Data records
*-*-*

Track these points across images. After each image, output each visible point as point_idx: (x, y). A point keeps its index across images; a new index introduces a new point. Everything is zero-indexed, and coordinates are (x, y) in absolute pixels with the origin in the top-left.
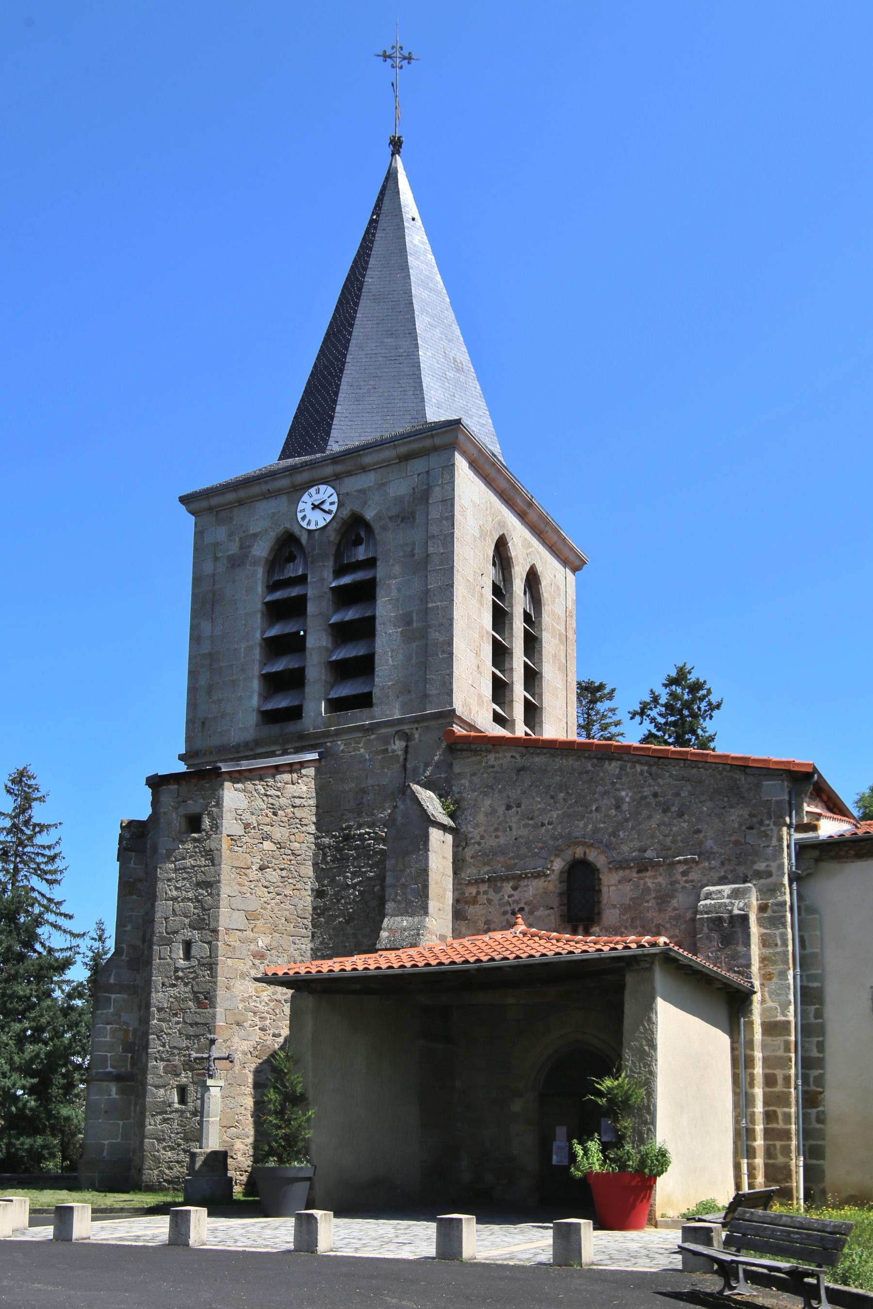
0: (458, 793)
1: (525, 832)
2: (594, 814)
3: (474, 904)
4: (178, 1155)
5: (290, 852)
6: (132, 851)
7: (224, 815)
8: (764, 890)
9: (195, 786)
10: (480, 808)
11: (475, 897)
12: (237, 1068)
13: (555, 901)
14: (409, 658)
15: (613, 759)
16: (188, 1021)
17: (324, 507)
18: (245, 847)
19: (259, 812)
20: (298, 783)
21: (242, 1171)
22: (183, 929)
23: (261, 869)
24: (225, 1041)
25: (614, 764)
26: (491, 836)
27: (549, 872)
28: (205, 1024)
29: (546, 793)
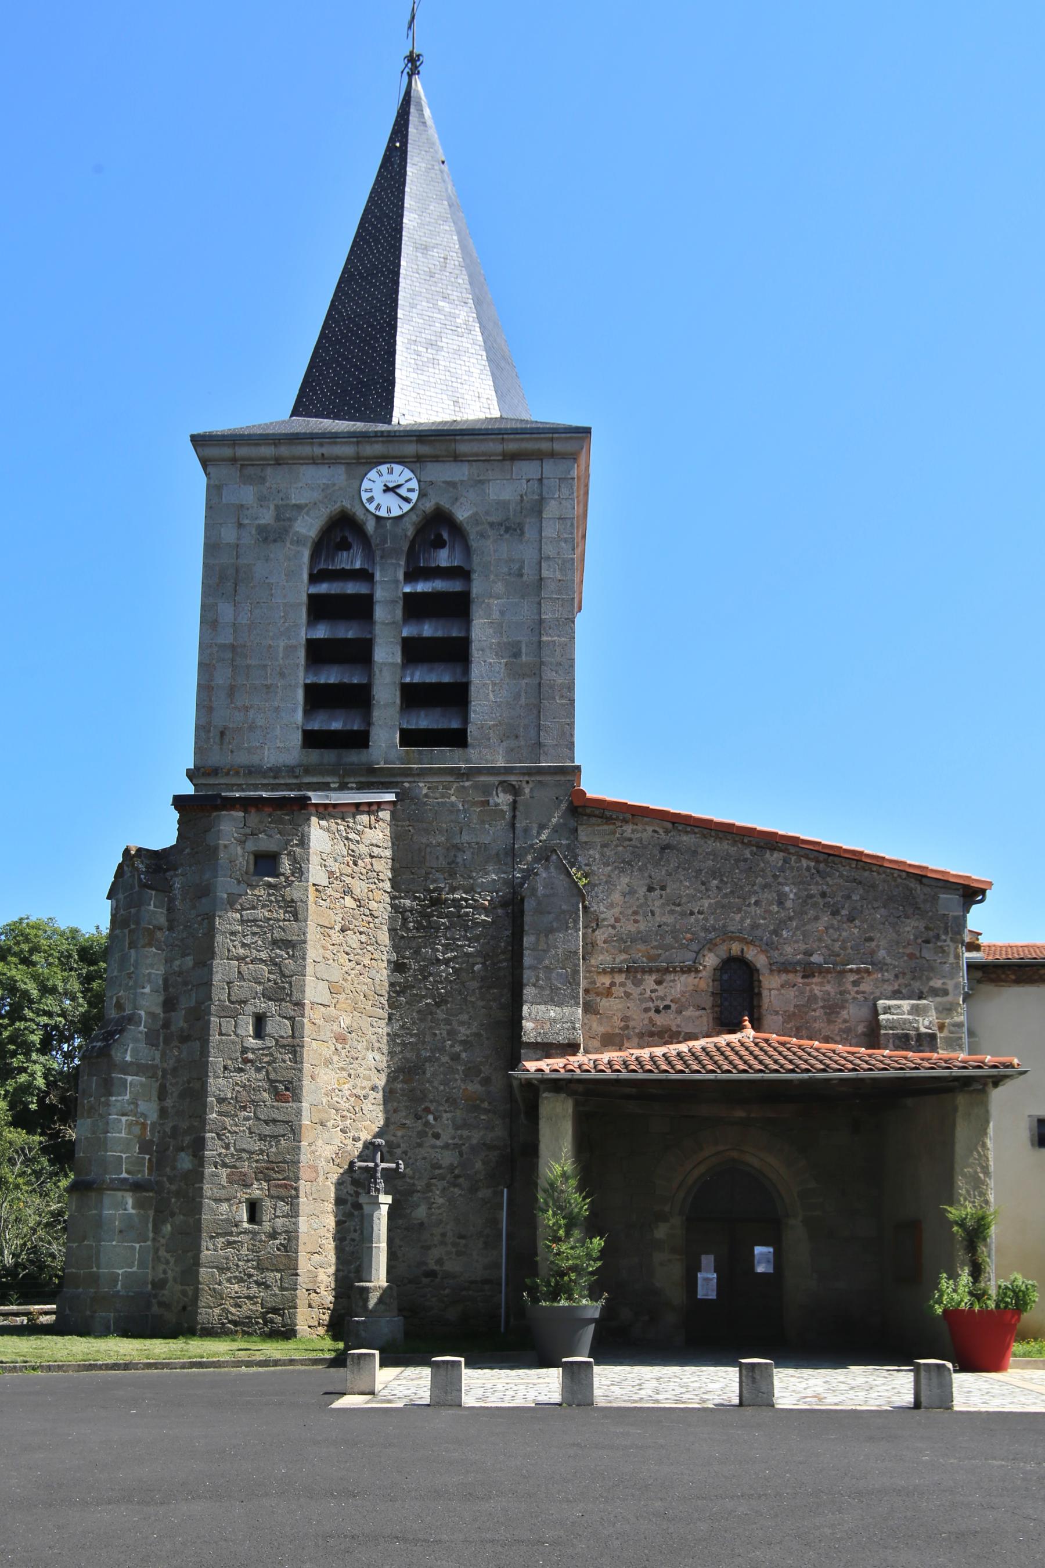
0: (586, 865)
1: (669, 919)
2: (753, 908)
3: (607, 996)
4: (248, 1288)
5: (368, 912)
6: (153, 889)
7: (311, 859)
8: (940, 1009)
9: (270, 815)
10: (615, 886)
11: (609, 988)
12: (321, 1179)
13: (708, 1001)
14: (517, 696)
15: (775, 849)
16: (262, 1117)
17: (400, 491)
18: (328, 901)
19: (340, 859)
20: (375, 828)
21: (324, 1308)
22: (255, 999)
23: (343, 930)
24: (310, 1144)
25: (776, 854)
26: (628, 920)
27: (701, 968)
28: (287, 1122)
29: (696, 877)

*-*-*

Rewrite every line of the entries above as a Markdown table with the columns "Row" and "Line", numbering the rows and skipping any blank lines. Leave the pictures out of the answer.

| Row | Line |
|---|---|
| 1 | Track these points across images. After each image, output each visible point as point_idx: (x, y). A point keeps its index across images; a new index introduces a new point. Everything is zero-indexed, and coordinates are (x, y) in absolute pixels with the origin in the top-left. |
| 2 | 0: (458, 793) |
| 3 | 1: (525, 832) |
| 4 | 2: (594, 814) |
| 5 | 3: (474, 904) |
| 6 | 4: (178, 1155) |
| 7 | 5: (290, 852) |
| 8 | 6: (132, 851) |
| 9 | 7: (224, 815) |
| 10 | 8: (764, 890) |
| 11 | 9: (195, 786) |
| 12 | 10: (480, 808) |
| 13 | 11: (475, 897) |
| 14 | 12: (237, 1068) |
| 15 | 13: (555, 901) |
| 16 | 14: (409, 658) |
| 17 | 15: (613, 759) |
| 18 | 16: (188, 1021) |
| 19 | 17: (324, 507) |
| 20 | 18: (245, 847) |
| 21 | 19: (259, 812) |
| 22 | 20: (298, 783) |
| 23 | 21: (242, 1171) |
| 24 | 22: (183, 929) |
| 25 | 23: (261, 869) |
| 26 | 24: (225, 1041) |
| 27 | 25: (614, 764) |
| 28 | 26: (491, 836) |
| 29 | 27: (549, 872) |
| 30 | 28: (205, 1024) |
| 31 | 29: (546, 793) |
| 32 | 0: (586, 865) |
| 33 | 1: (669, 919) |
| 34 | 2: (753, 908) |
| 35 | 3: (607, 996) |
| 36 | 4: (248, 1288) |
| 37 | 5: (368, 912) |
| 38 | 6: (153, 889) |
| 39 | 7: (311, 859) |
| 40 | 8: (940, 1009) |
| 41 | 9: (270, 815) |
| 42 | 10: (615, 886) |
| 43 | 11: (609, 988) |
| 44 | 12: (321, 1179) |
| 45 | 13: (708, 1001) |
| 46 | 14: (517, 696) |
| 47 | 15: (775, 849) |
| 48 | 16: (262, 1117) |
| 49 | 17: (400, 491) |
| 50 | 18: (328, 901) |
| 51 | 19: (340, 859) |
| 52 | 20: (375, 828) |
| 53 | 21: (324, 1308) |
| 54 | 22: (255, 999) |
| 55 | 23: (343, 930) |
| 56 | 24: (310, 1144) |
| 57 | 25: (776, 854) |
| 58 | 26: (628, 920) |
| 59 | 27: (701, 968) |
| 60 | 28: (287, 1122) |
| 61 | 29: (696, 877) |